• **Exercise goal**
Scan the listing for the word "cylinder" and report every line that contains it.

• **Material for the task**
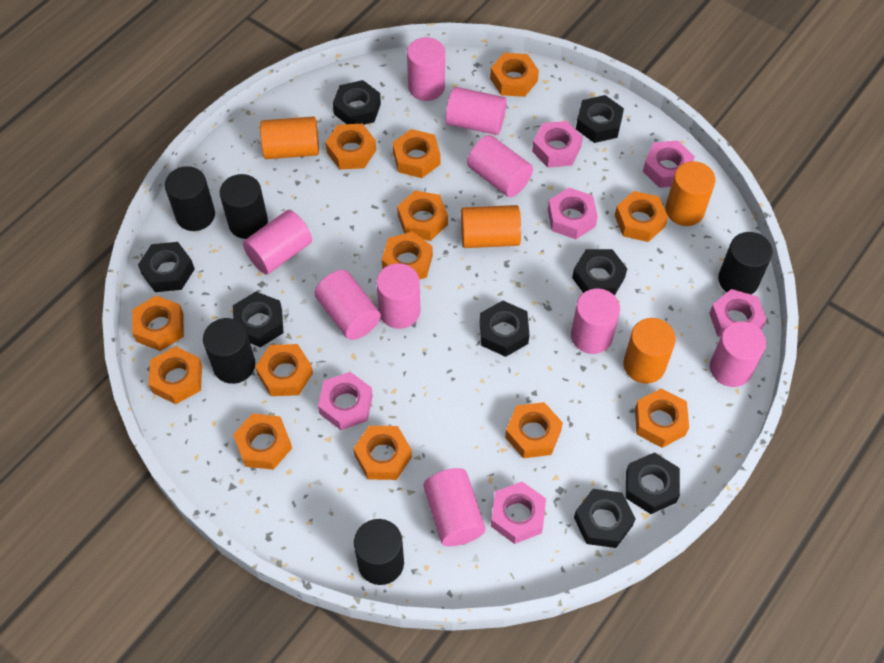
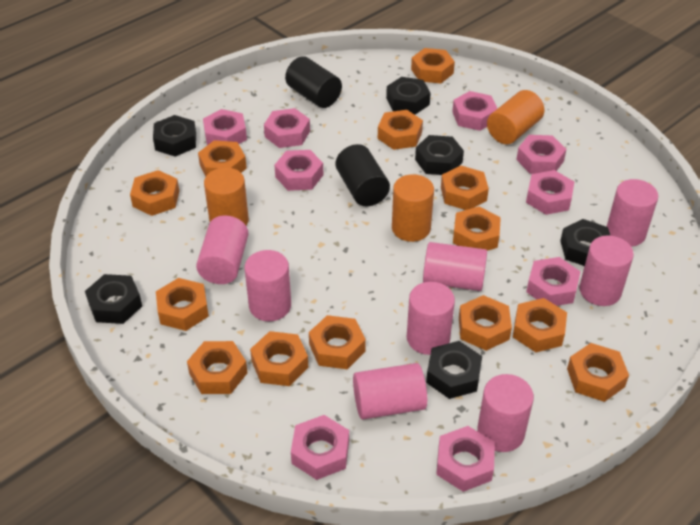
black cylinder: 5 -> 2
black nut: 8 -> 6
orange cylinder: 4 -> 3
pink cylinder: 9 -> 8
pink nut: 6 -> 9

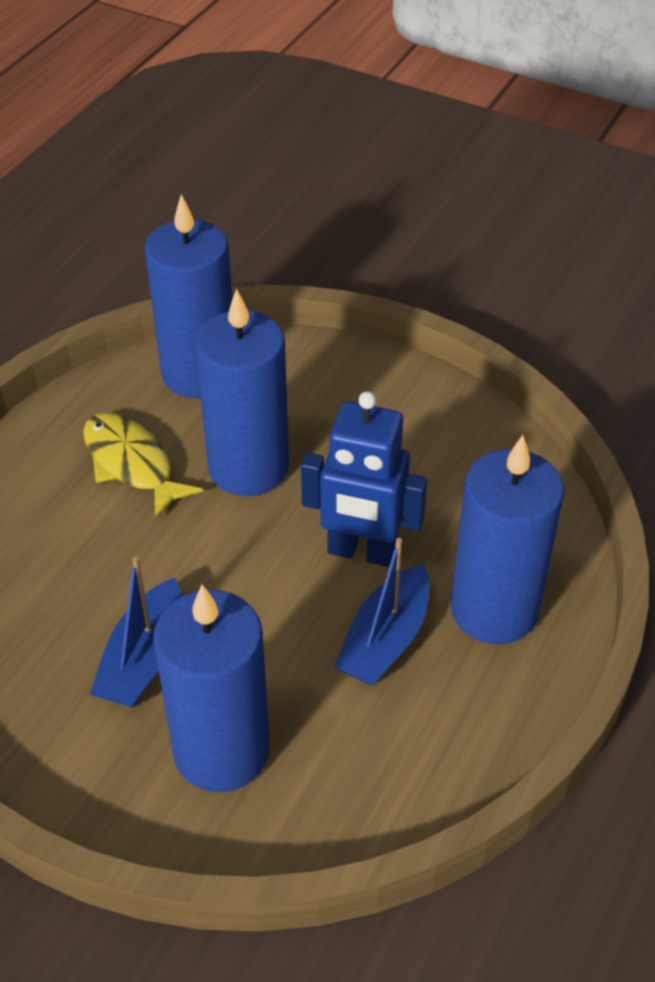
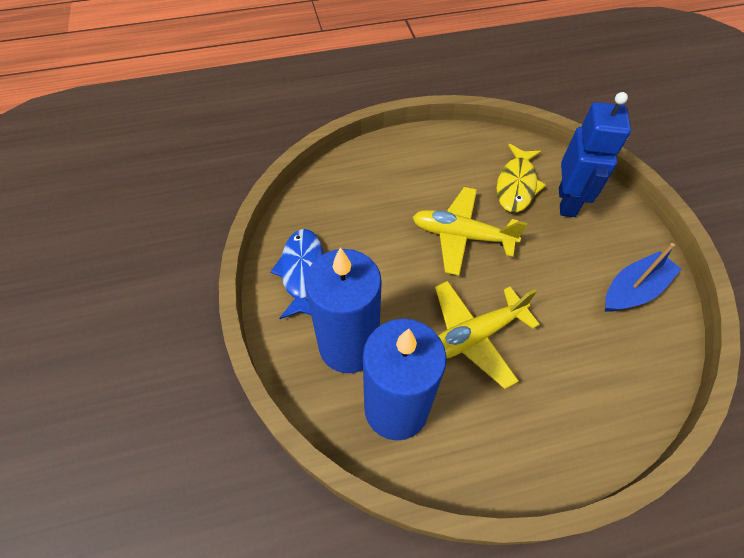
blue boat: 2 -> 1
blue candle: 4 -> 2
blue fish: 0 -> 1
yellow plane: 0 -> 2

• **Exercise output**
black cylinder: 5 -> 2
orange cylinder: 4 -> 3
pink cylinder: 9 -> 8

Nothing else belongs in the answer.